Records from a dataset:
+-------+
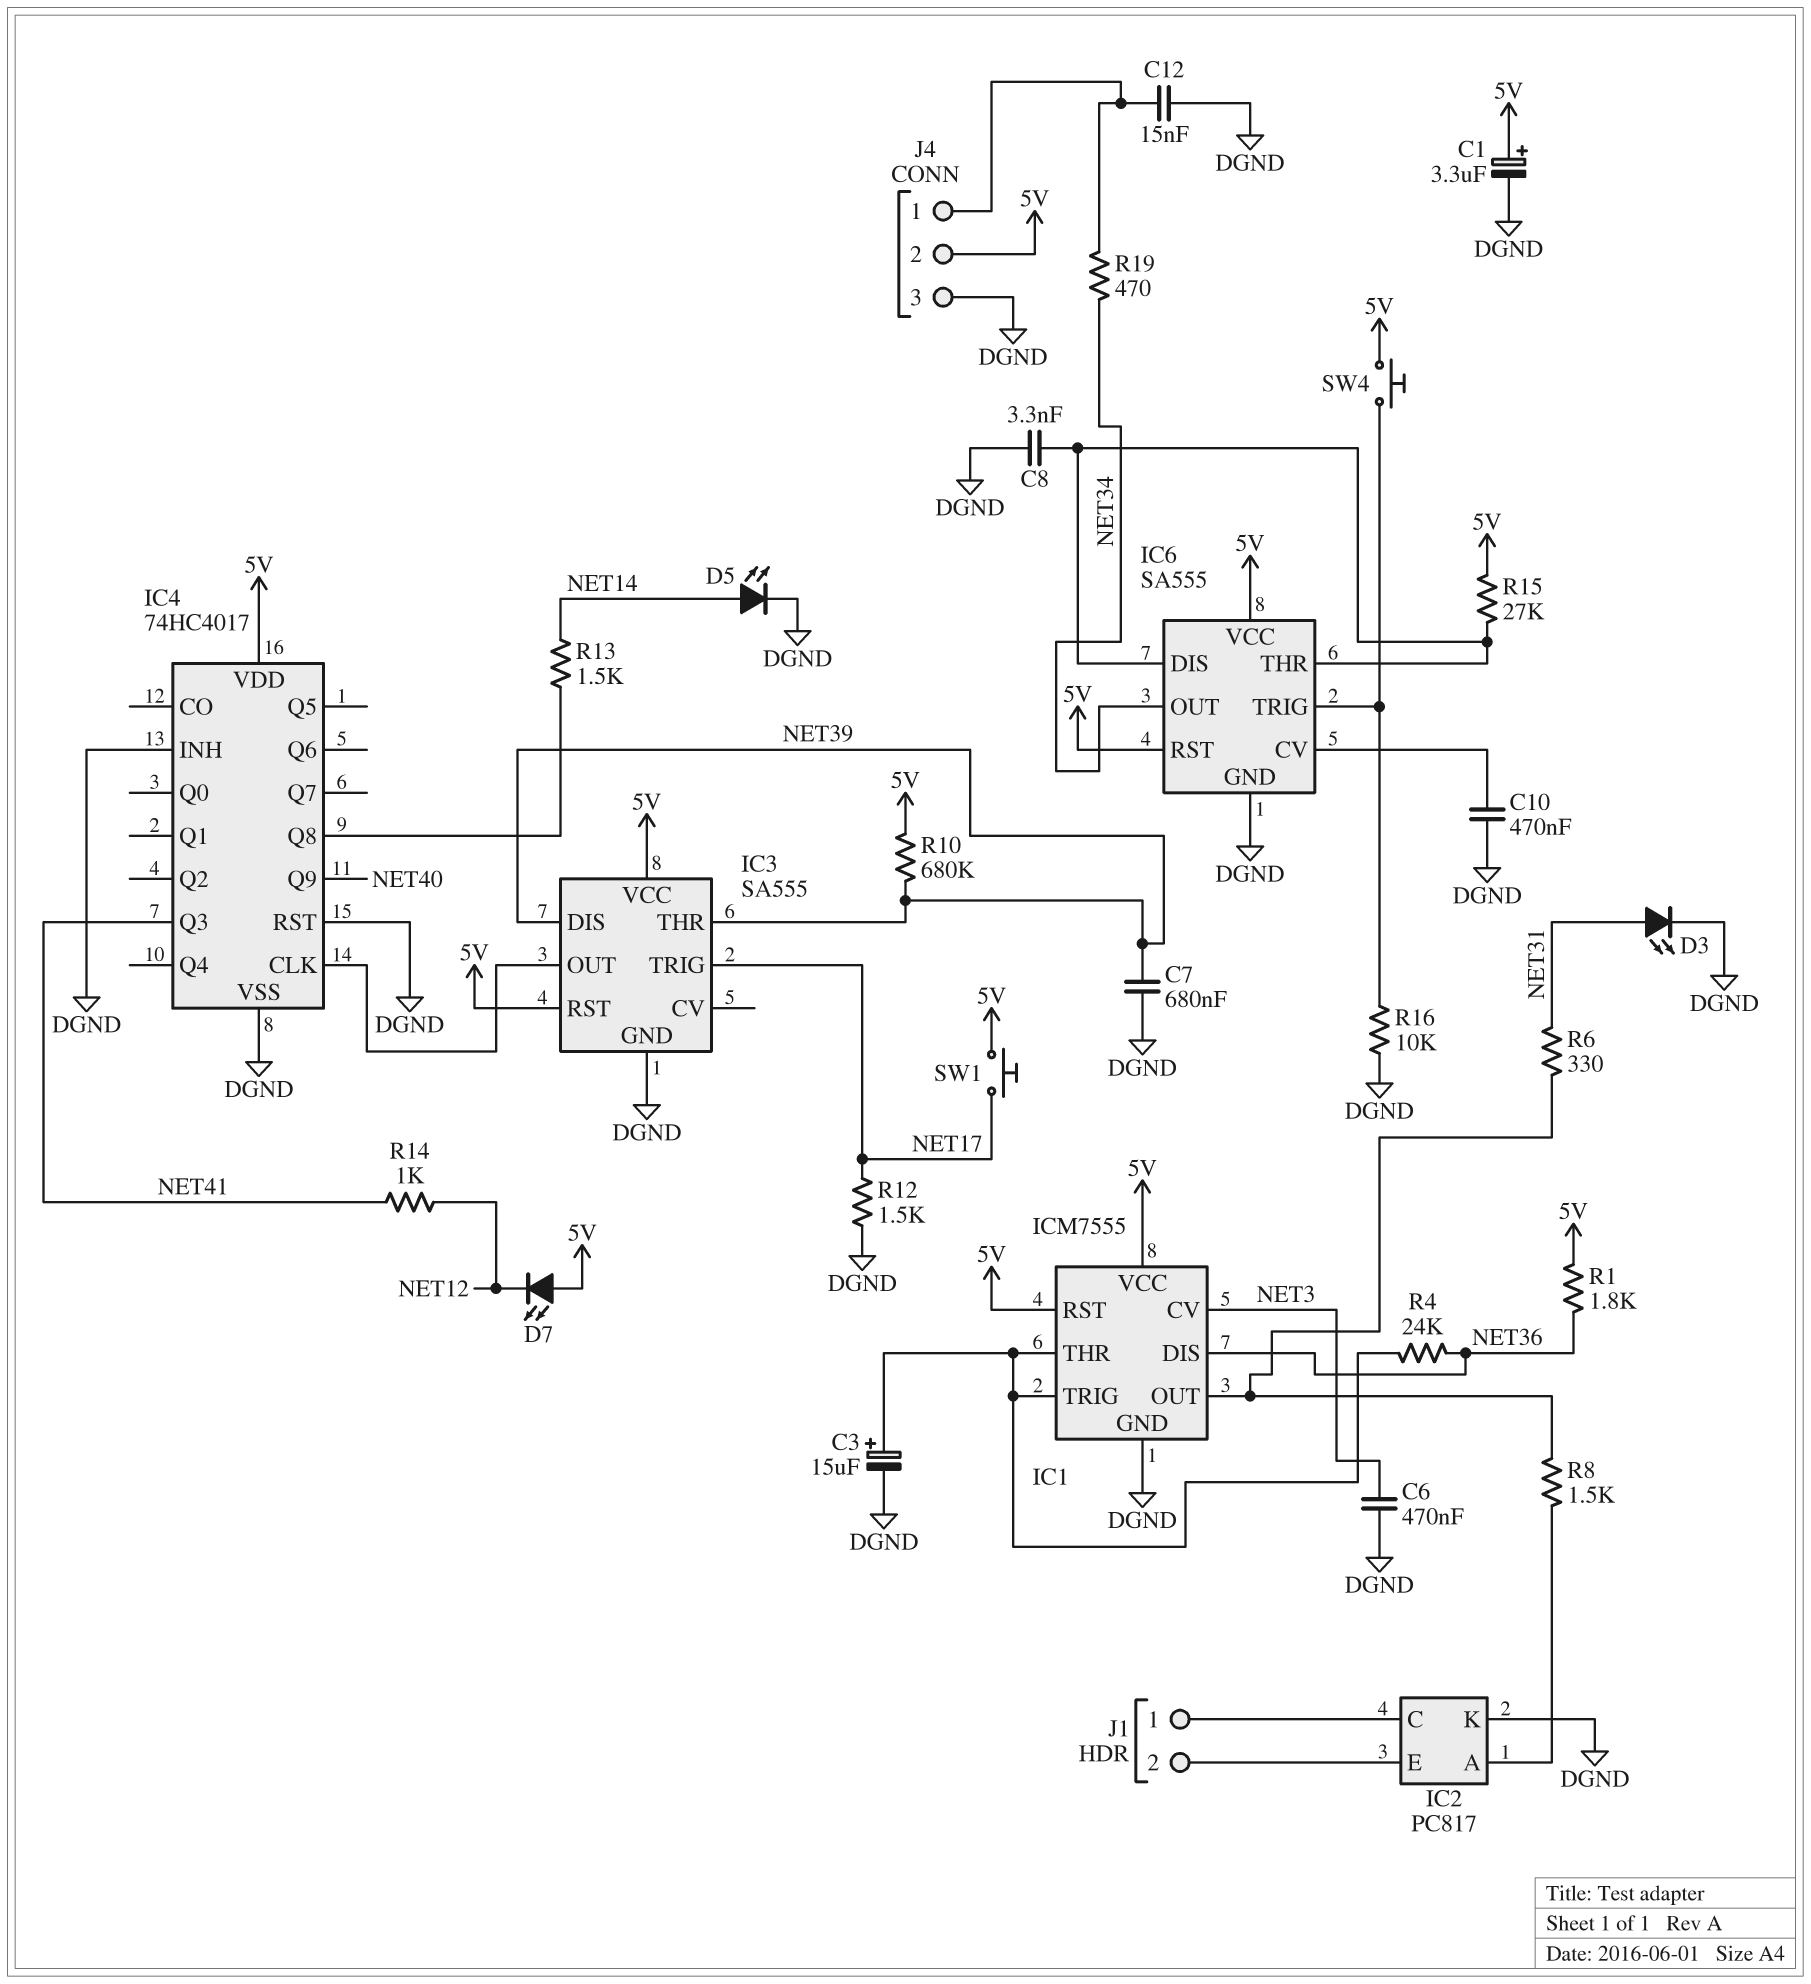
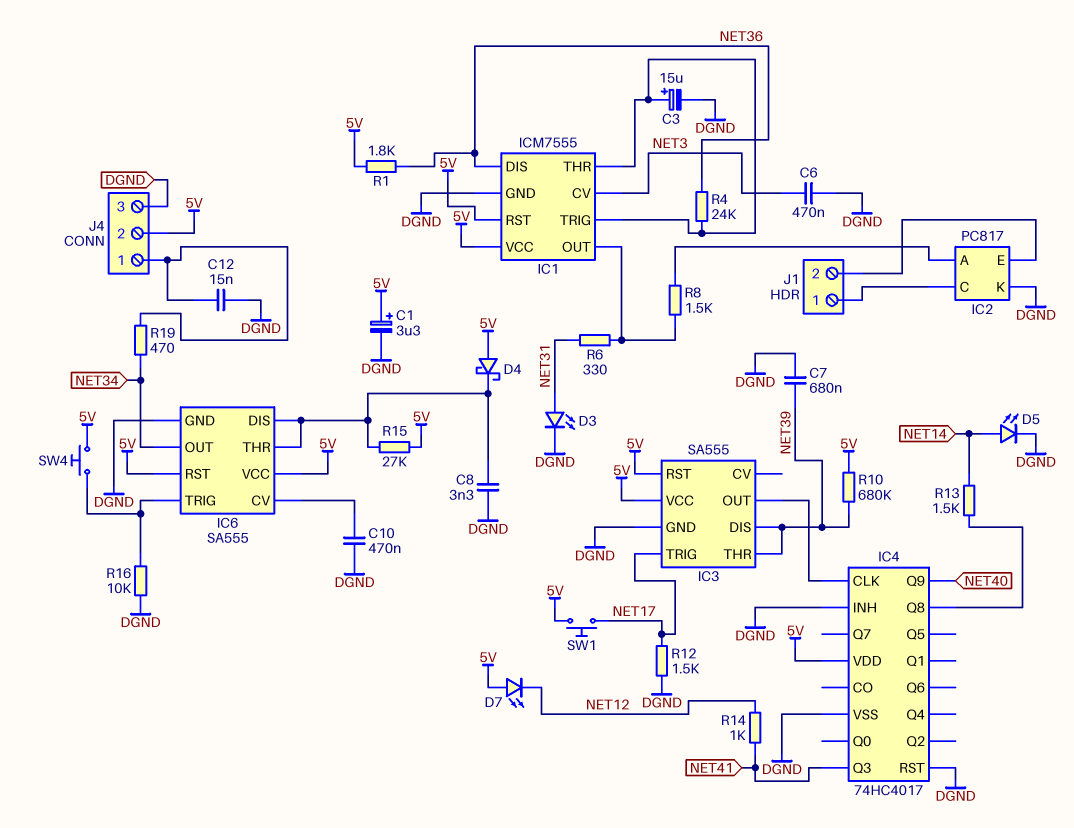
D4: none -> schottky (A 5V, K IC6/DIS)

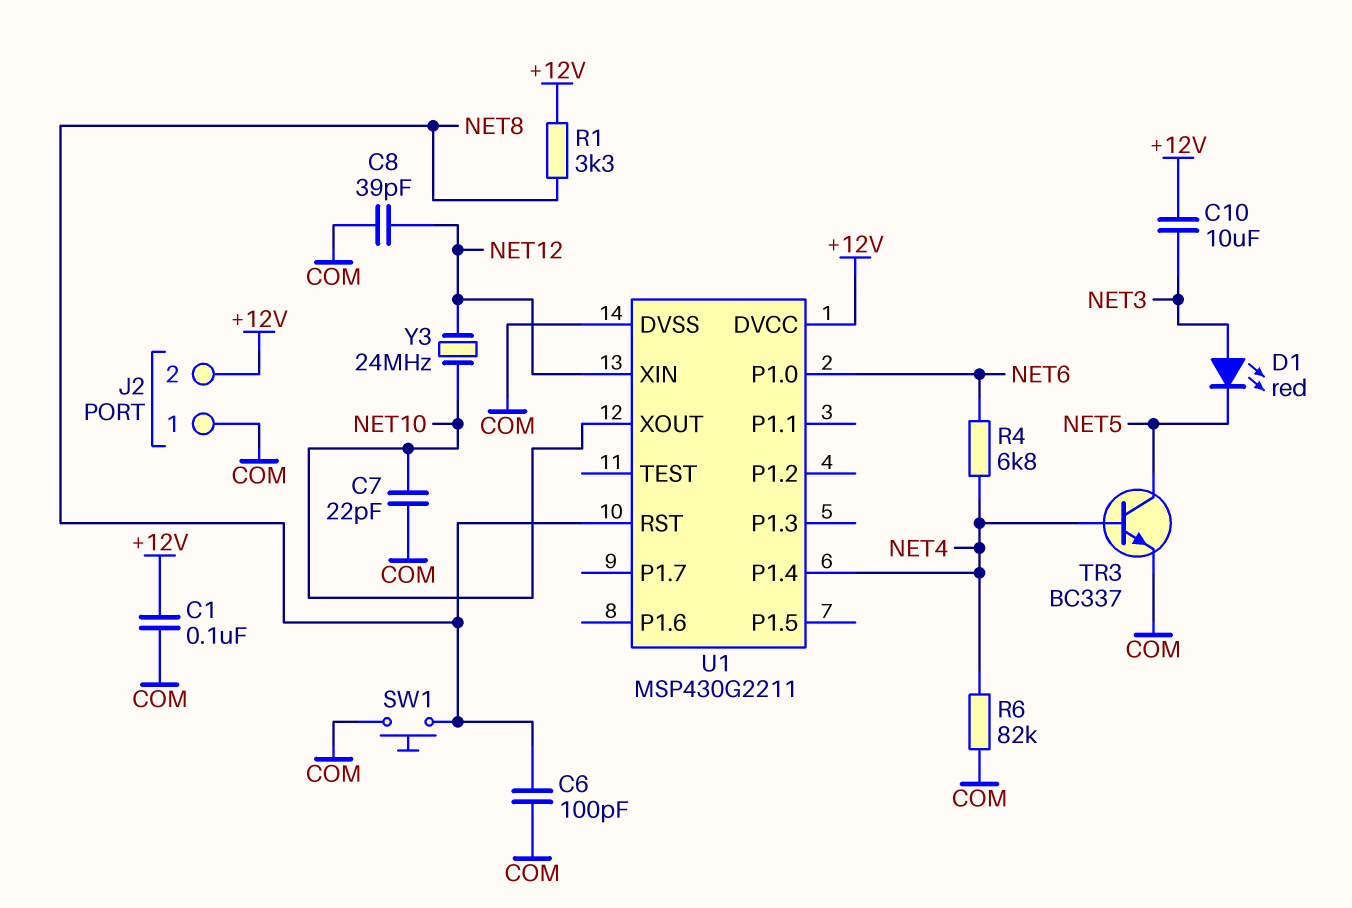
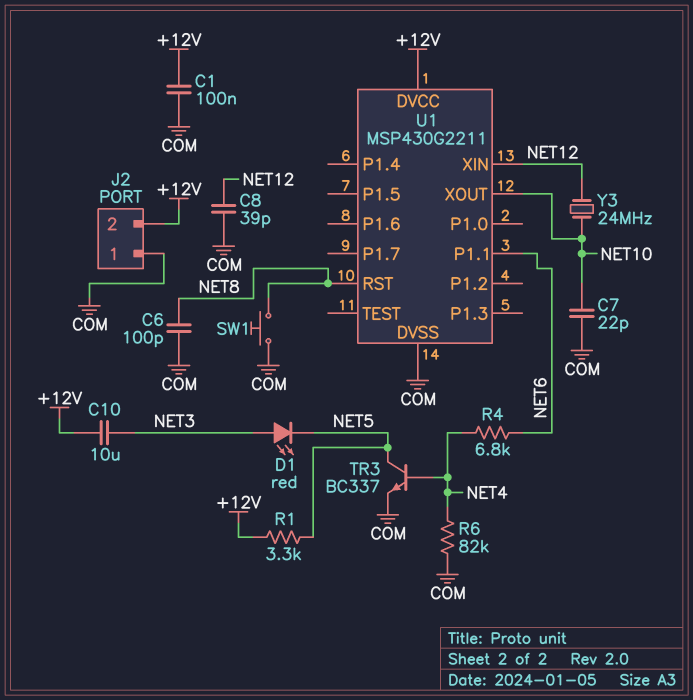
R1: 3.3k (+12V, NET8) -> 3.3k (+12V, NET5)
U1 pin P1.0: NET6 -> none
U1 pin P1.1: none -> NET6
U1 pin P1.4: NET4 -> none

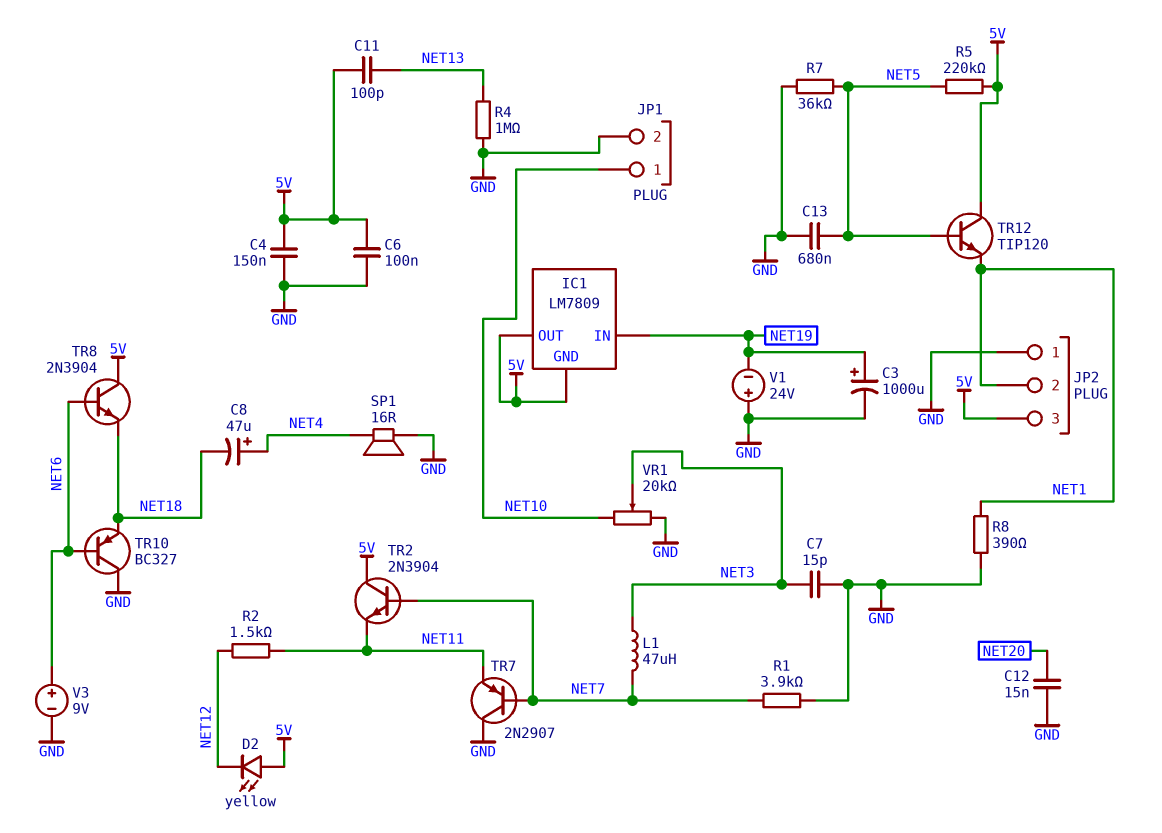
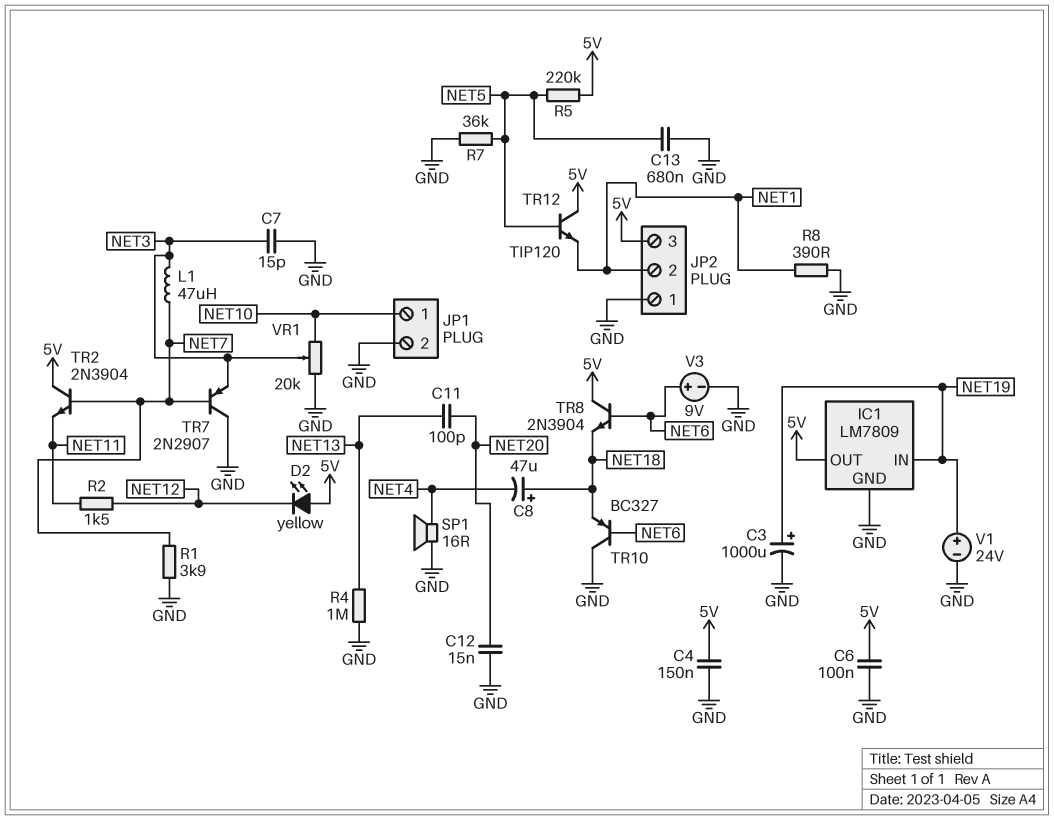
C8: 47uF (plus NET4, minus NET18) -> 47uF (plus NET18, minus NET4)
C11: 100pF (5V, NET13) -> 100pF (NET13, NET20)
IC1 pin GND: 5V -> GND
TR7: PNP 2N2907 (B NET7, C GND, E NET11) -> PNP 2N2907 (B NET7, C GND, E NET3)
V1: 24V (plus GND, minus NET19) -> 24V (plus NET19, minus GND)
+-------+
• EXERCISE:
Restate all entries exactly; pictures stay out.

• OUTPUT:
D4: none -> schottky (A 5V, K IC6/DIS)

R1: 3.3k (+12V, NET8) -> 3.3k (+12V, NET5)
U1 pin P1.0: NET6 -> none
U1 pin P1.1: none -> NET6
U1 pin P1.4: NET4 -> none

C8: 47uF (plus NET4, minus NET18) -> 47uF (plus NET18, minus NET4)
C11: 100pF (5V, NET13) -> 100pF (NET13, NET20)
IC1 pin GND: 5V -> GND
TR7: PNP 2N2907 (B NET7, C GND, E NET11) -> PNP 2N2907 (B NET7, C GND, E NET3)
V1: 24V (plus GND, minus NET19) -> 24V (plus NET19, minus GND)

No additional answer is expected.